* _Work instructions_
Omit every picture, then return the listing verbatim.

┌──

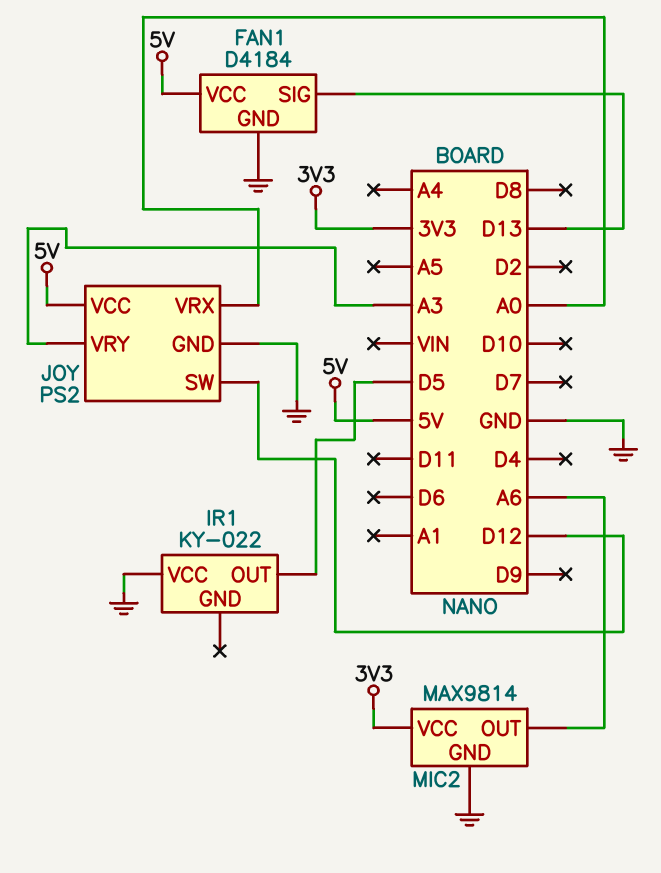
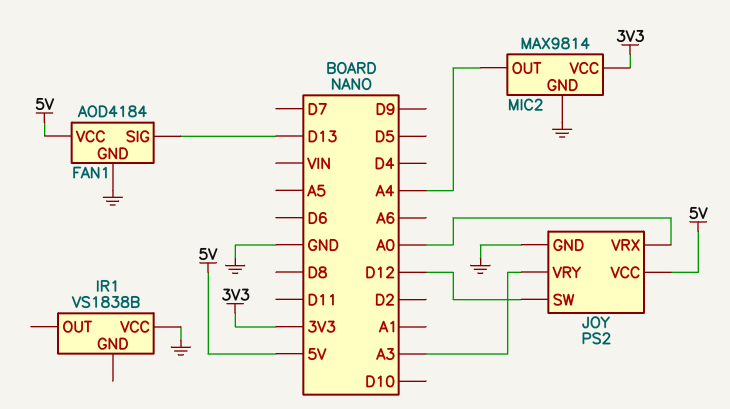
FAN1: D4184 -> AOD4184
IR1: KY-022 -> VS1838B
IR1 pin OUT: D5 -> none
MIC2 pin OUT: A6 -> A4

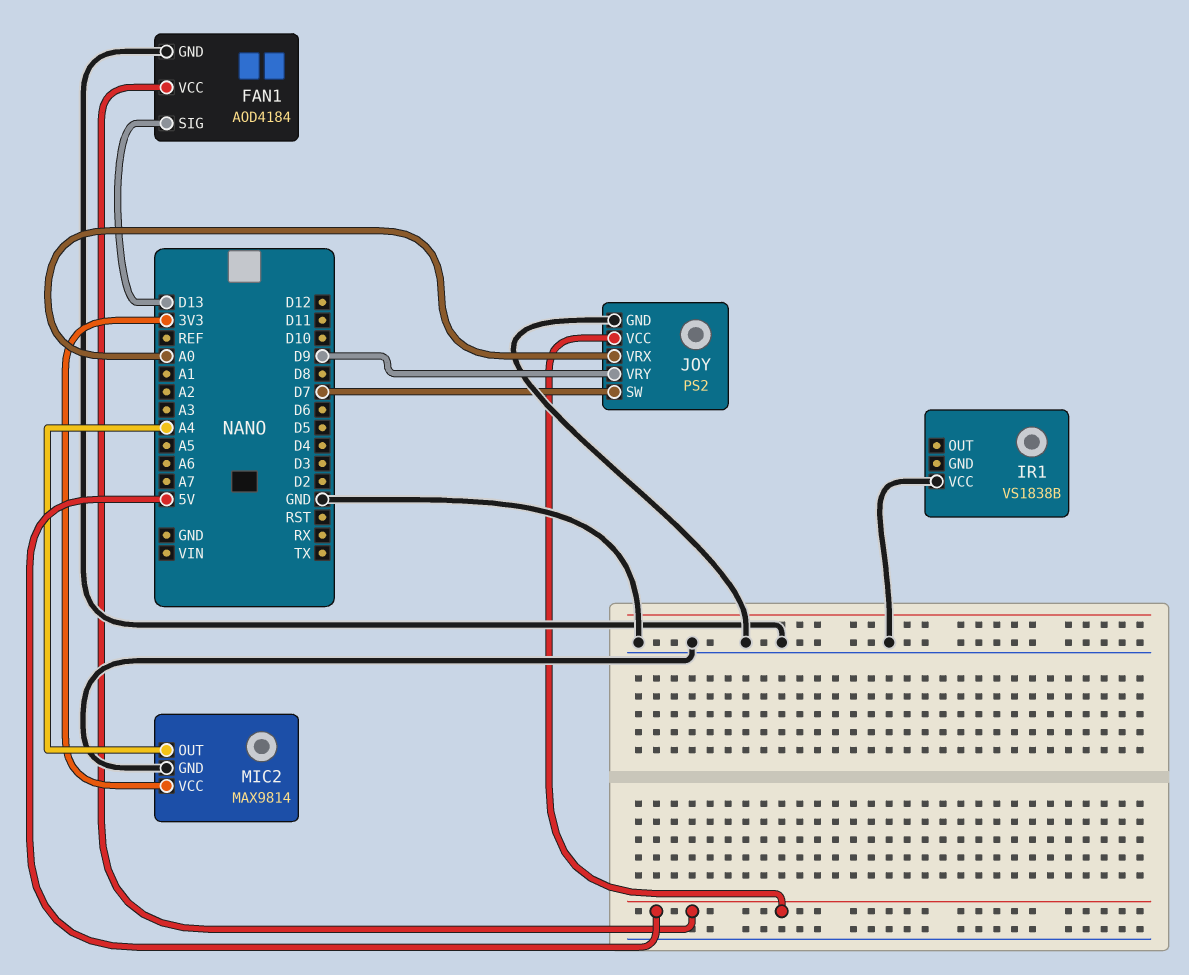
JOY pin SW: D12 -> D7
JOY pin VRY: A3 -> D9

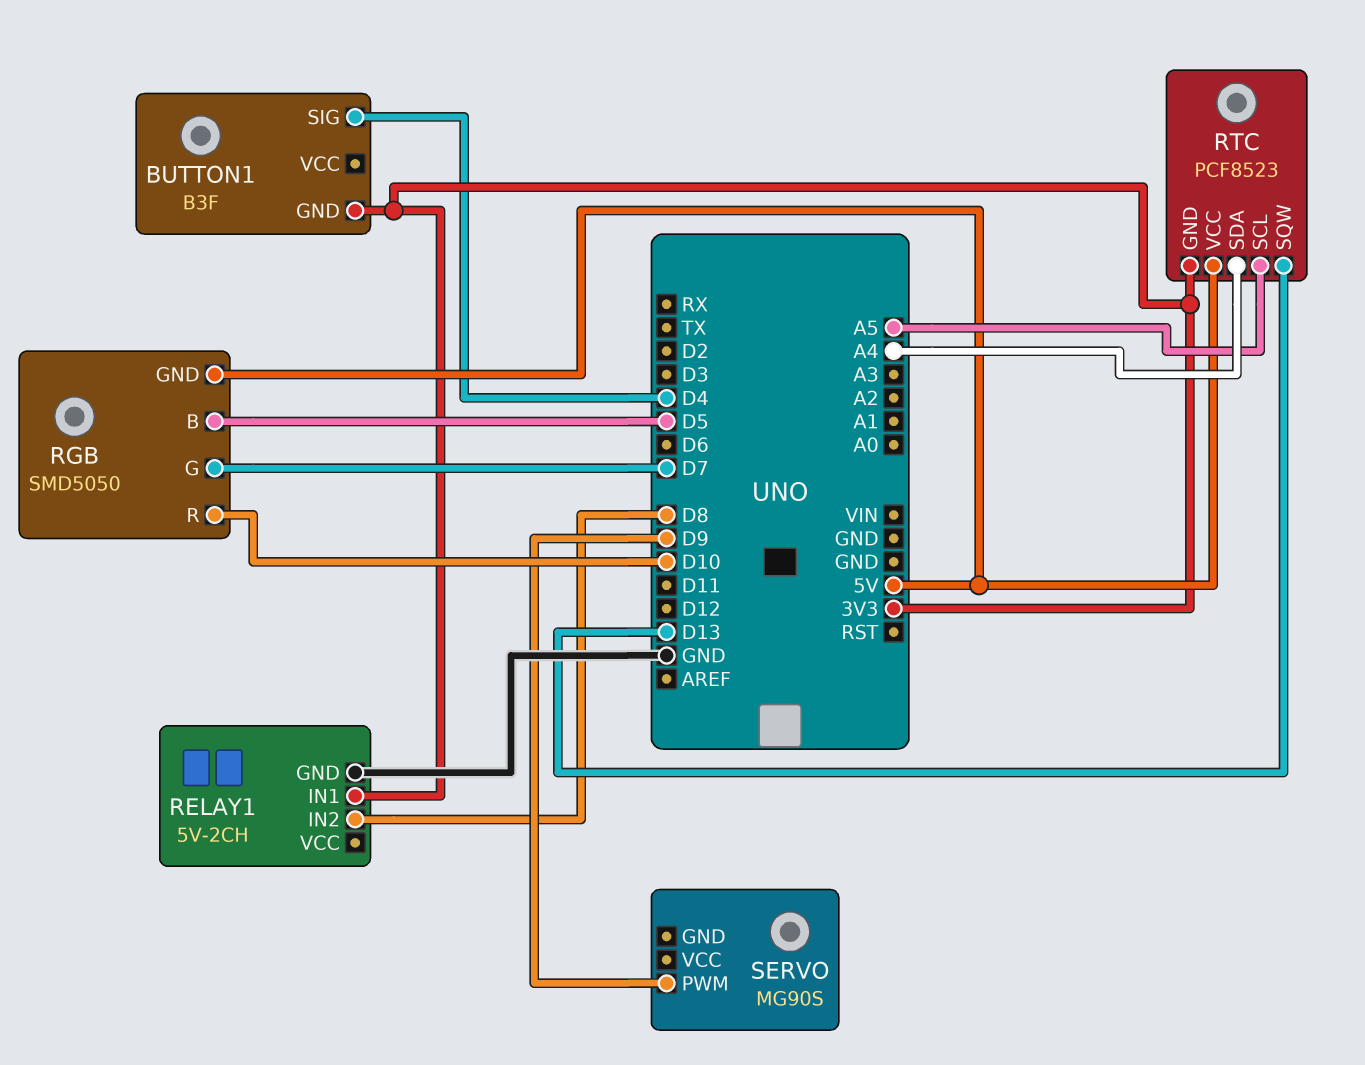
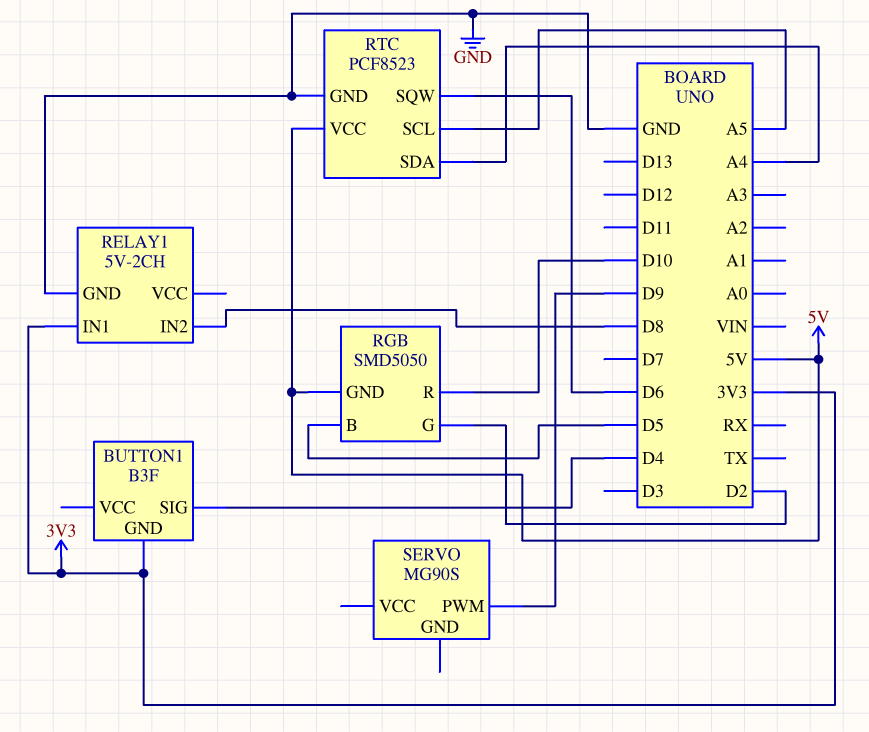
RGB pin G: D7 -> D2
RTC pin GND: 3V3 -> GND
RTC pin SQW: D13 -> D6

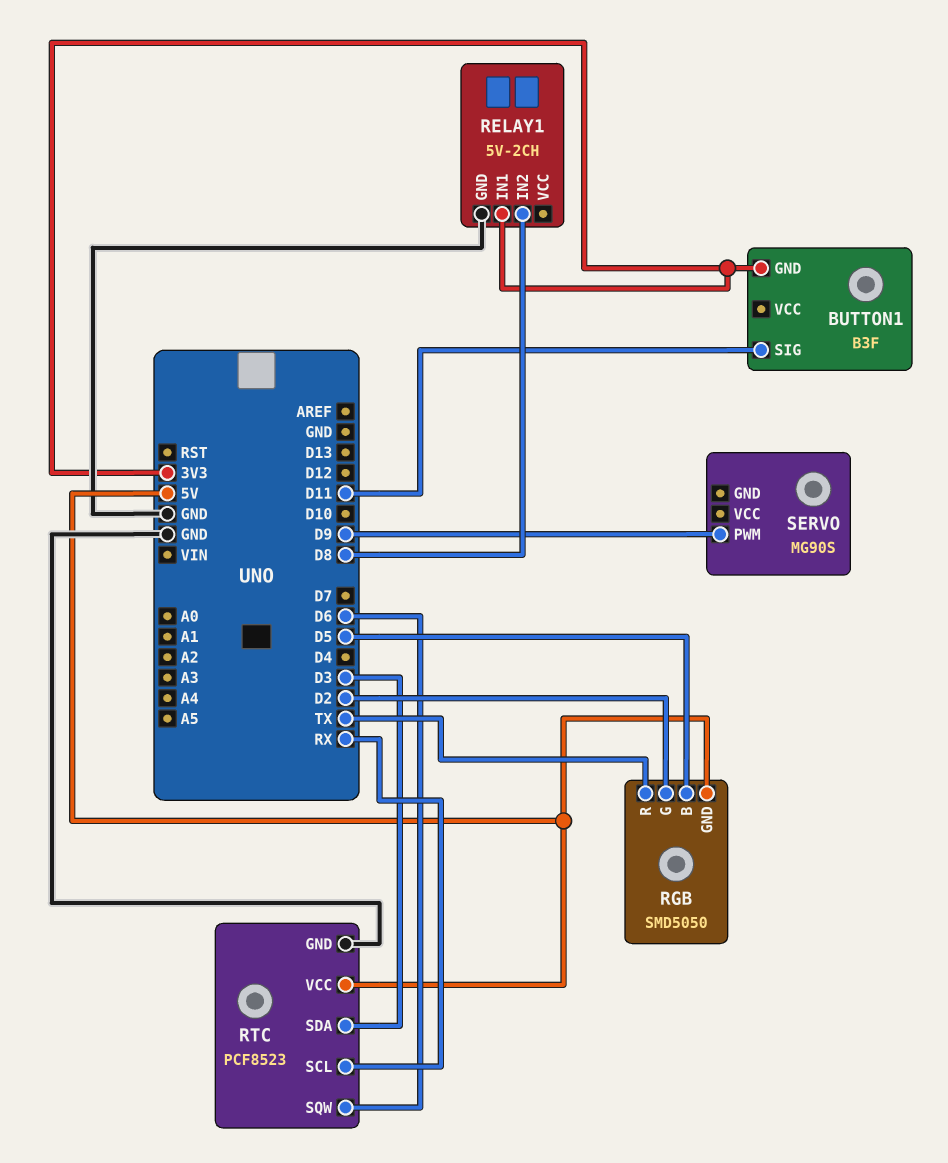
BUTTON1 pin SIG: D4 -> D11
RGB pin R: D10 -> TX
RTC pin SCL: A5 -> RX
RTC pin SDA: A4 -> D3

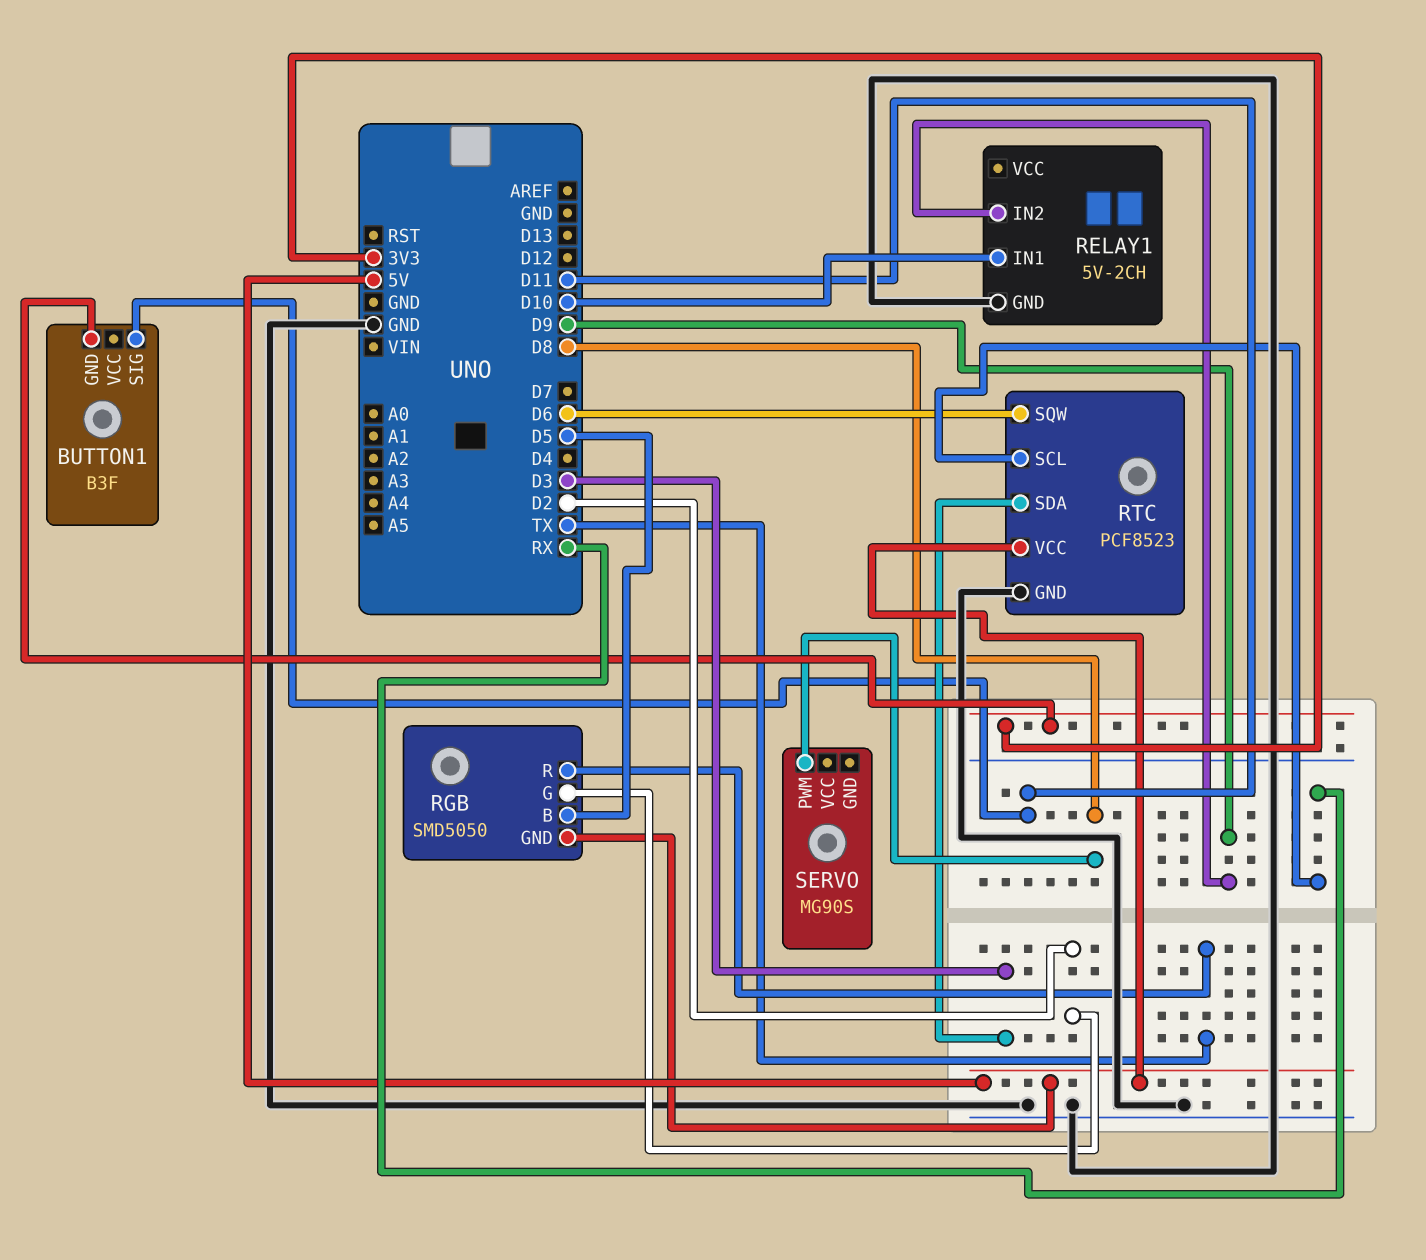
RELAY1 pin IN1: 3V3 -> D10
RELAY1 pin IN2: D8 -> D9
SERVO pin PWM: D9 -> D8

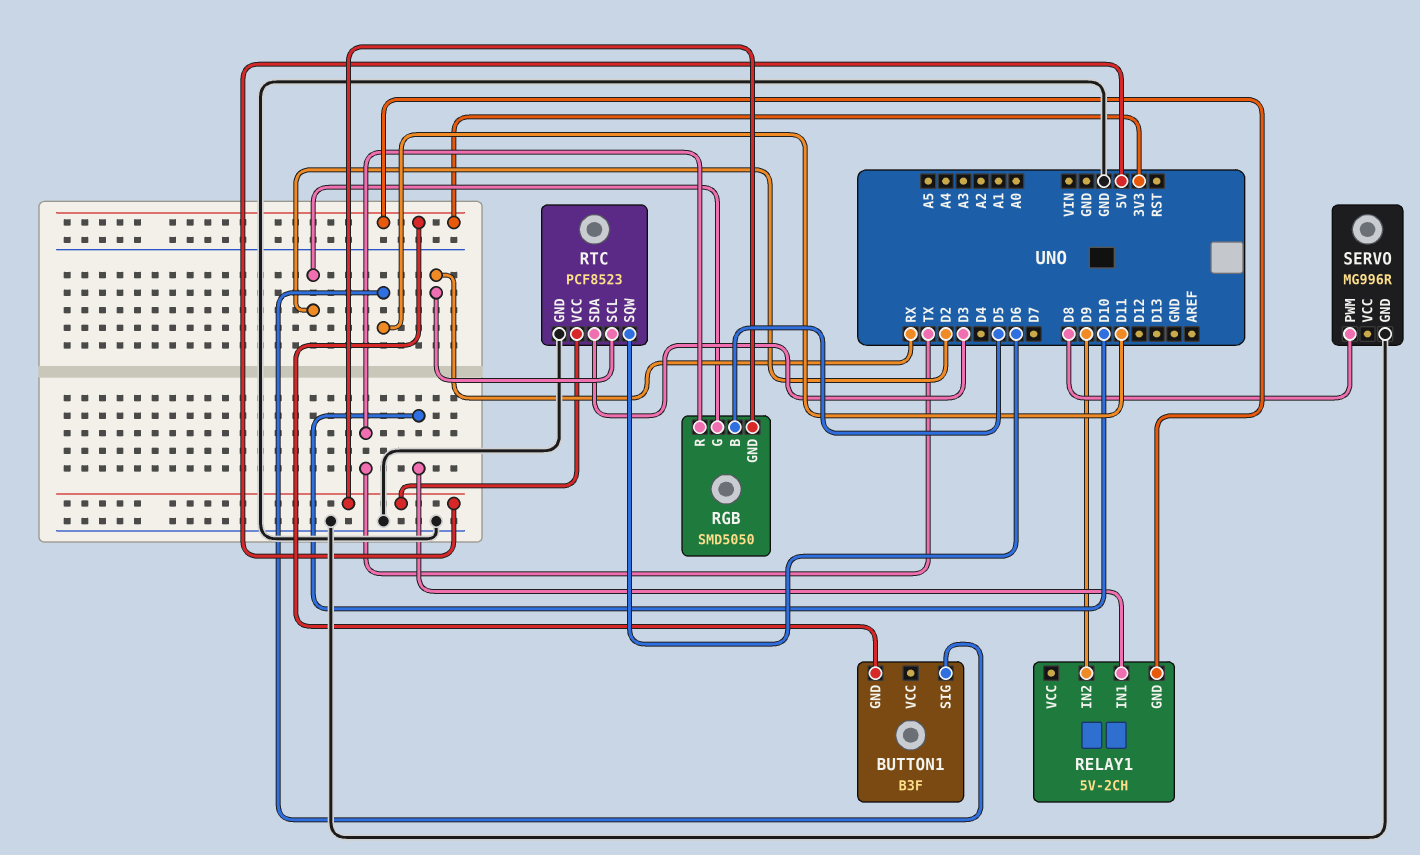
RELAY1 pin GND: GND -> 3V3
SERVO: MG90S -> MG996R
SERVO pin GND: none -> GND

└──

* _Written solution_
FAN1: D4184 -> AOD4184
IR1: KY-022 -> VS1838B
IR1 pin OUT: D5 -> none
MIC2 pin OUT: A6 -> A4

JOY pin SW: D12 -> D7
JOY pin VRY: A3 -> D9

RGB pin G: D7 -> D2
RTC pin GND: 3V3 -> GND
RTC pin SQW: D13 -> D6

BUTTON1 pin SIG: D4 -> D11
RGB pin R: D10 -> TX
RTC pin SCL: A5 -> RX
RTC pin SDA: A4 -> D3

RELAY1 pin IN1: 3V3 -> D10
RELAY1 pin IN2: D8 -> D9
SERVO pin PWM: D9 -> D8

RELAY1 pin GND: GND -> 3V3
SERVO: MG90S -> MG996R
SERVO pin GND: none -> GND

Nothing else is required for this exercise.